■ WHAT THIS TASK INVOLVES ■
Print the line that contains "D4: LED (A COM, K N3) -> LED (A N3, K COM)", then every line after it until the entries end, exactly as they read; do not include pictures.

■ RECORDED DATA ■
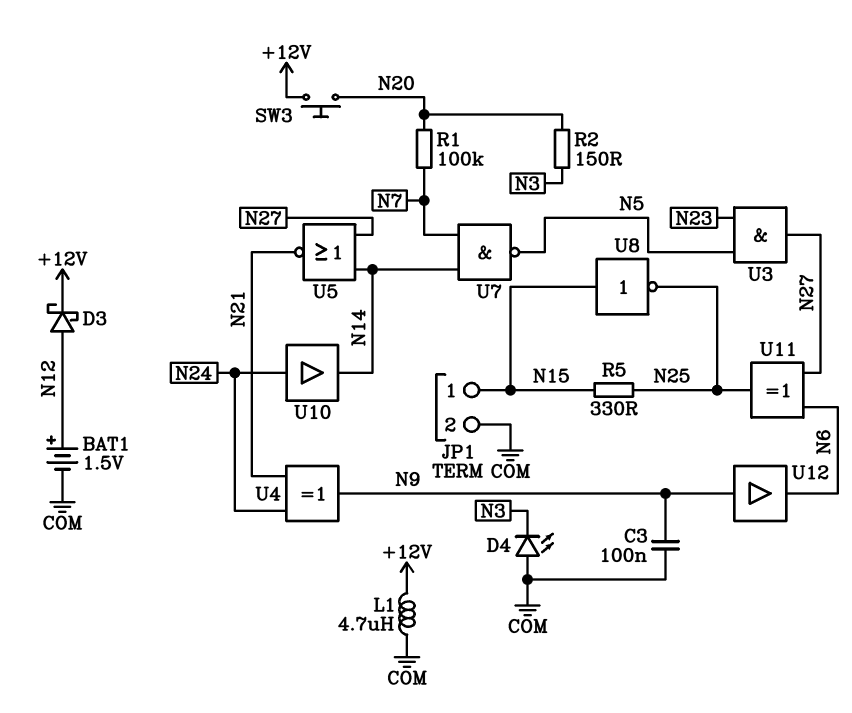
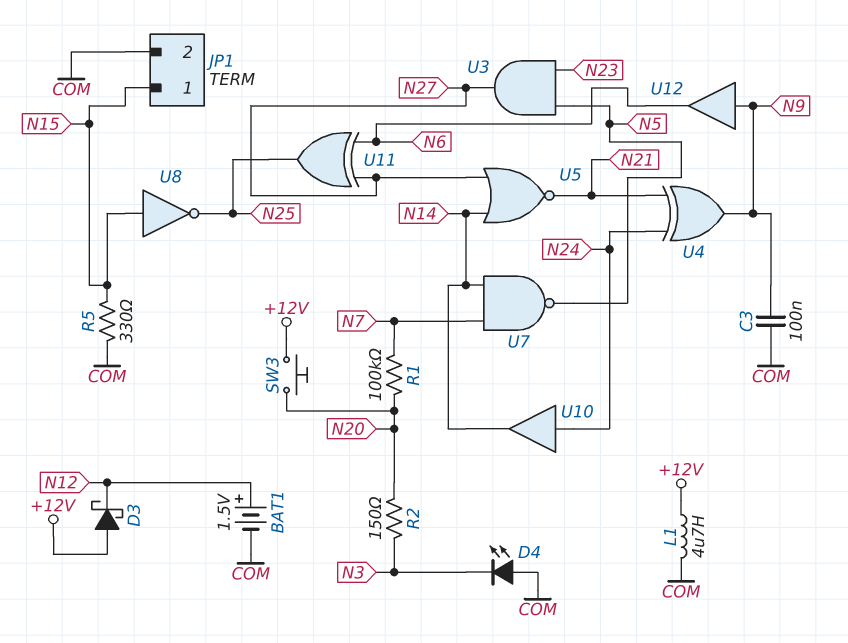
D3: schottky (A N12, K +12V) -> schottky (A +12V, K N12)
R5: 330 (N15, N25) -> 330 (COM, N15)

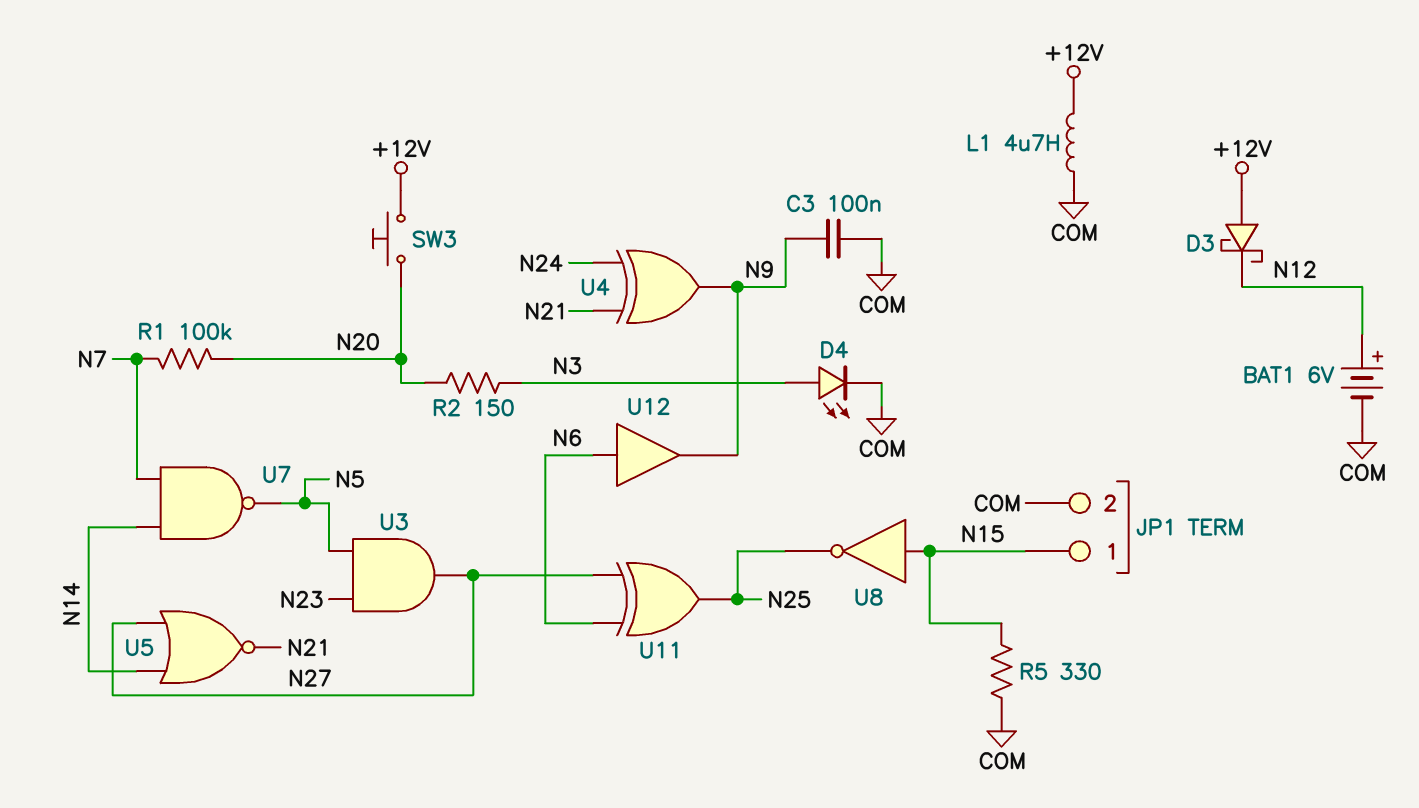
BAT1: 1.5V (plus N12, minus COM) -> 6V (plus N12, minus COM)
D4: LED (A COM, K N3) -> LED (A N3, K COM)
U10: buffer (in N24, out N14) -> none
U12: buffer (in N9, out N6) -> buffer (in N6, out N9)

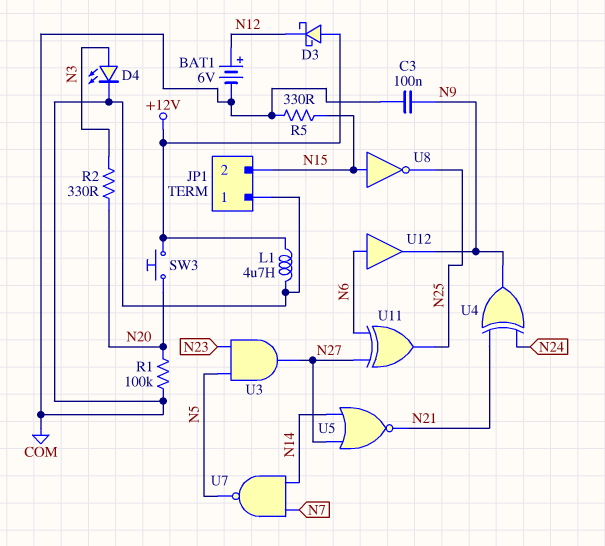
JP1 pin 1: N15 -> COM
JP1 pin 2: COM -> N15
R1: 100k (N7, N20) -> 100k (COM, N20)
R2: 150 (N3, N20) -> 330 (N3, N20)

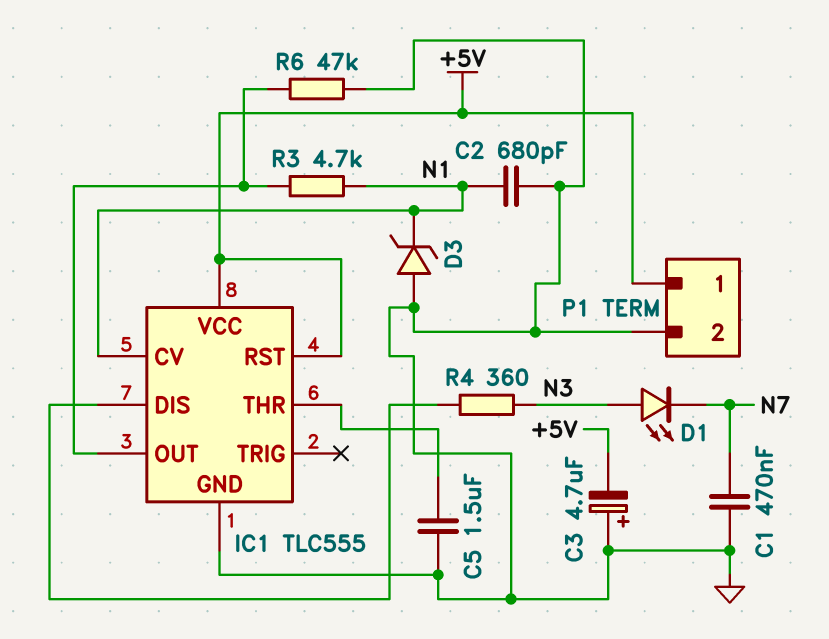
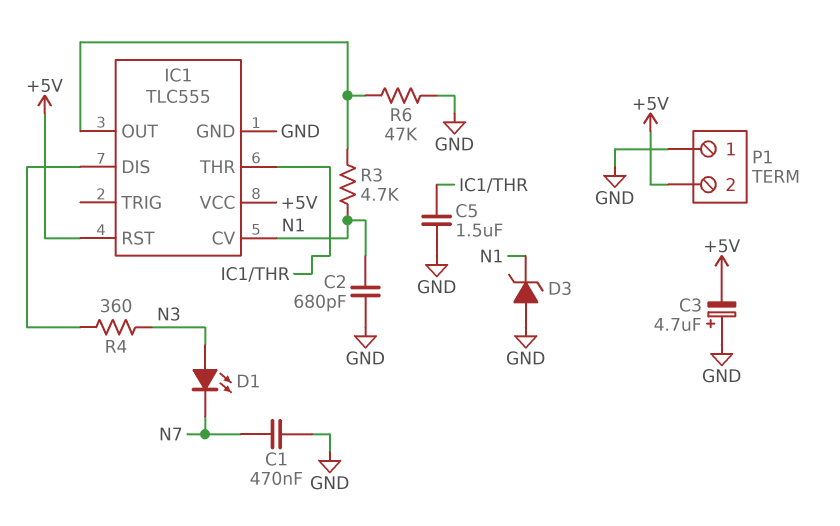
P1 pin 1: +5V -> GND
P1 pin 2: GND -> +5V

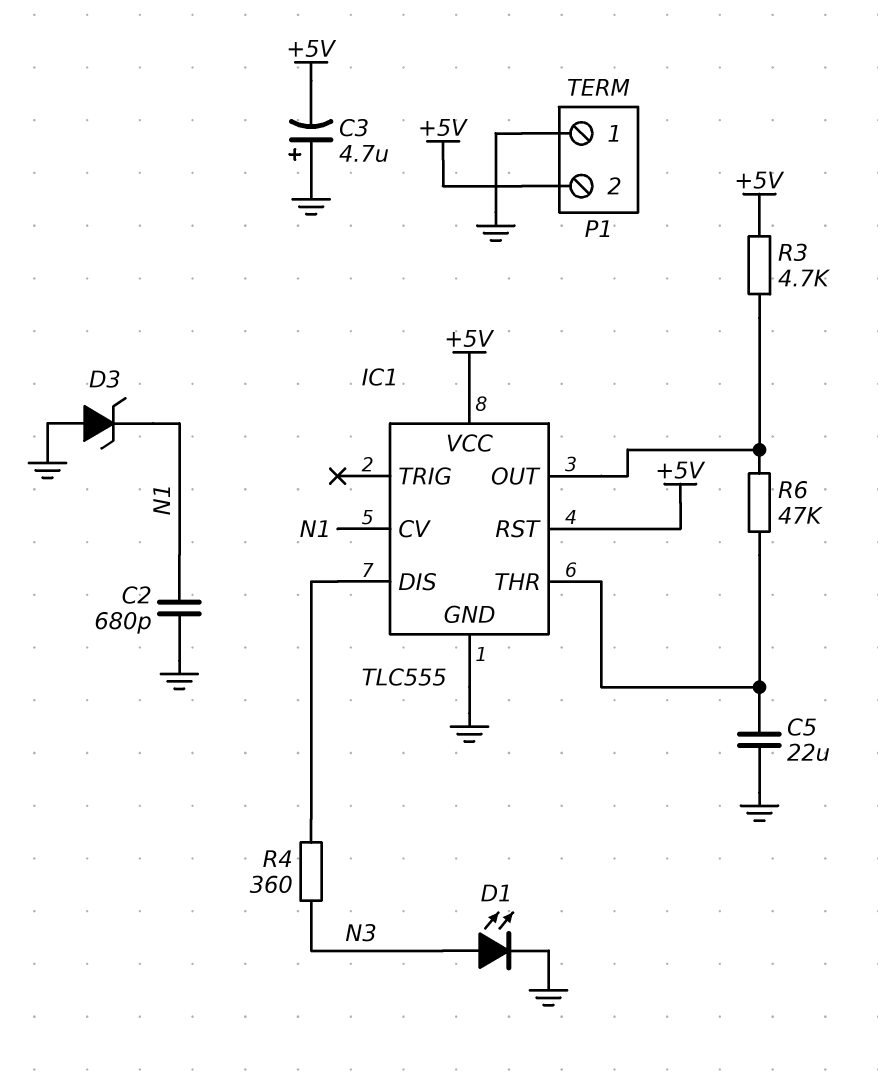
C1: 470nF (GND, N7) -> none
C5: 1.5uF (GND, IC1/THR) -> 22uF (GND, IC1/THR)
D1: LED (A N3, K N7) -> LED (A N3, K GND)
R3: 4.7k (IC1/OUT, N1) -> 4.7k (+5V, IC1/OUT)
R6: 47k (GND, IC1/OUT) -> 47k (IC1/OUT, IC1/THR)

■ RESULT ■
D4: LED (A COM, K N3) -> LED (A N3, K COM)
U10: buffer (in N24, out N14) -> none
U12: buffer (in N9, out N6) -> buffer (in N6, out N9)

JP1 pin 1: N15 -> COM
JP1 pin 2: COM -> N15
R1: 100k (N7, N20) -> 100k (COM, N20)
R2: 150 (N3, N20) -> 330 (N3, N20)

P1 pin 1: +5V -> GND
P1 pin 2: GND -> +5V

C1: 470nF (GND, N7) -> none
C5: 1.5uF (GND, IC1/THR) -> 22uF (GND, IC1/THR)
D1: LED (A N3, K N7) -> LED (A N3, K GND)
R3: 4.7k (IC1/OUT, N1) -> 4.7k (+5V, IC1/OUT)
R6: 47k (GND, IC1/OUT) -> 47k (IC1/OUT, IC1/THR)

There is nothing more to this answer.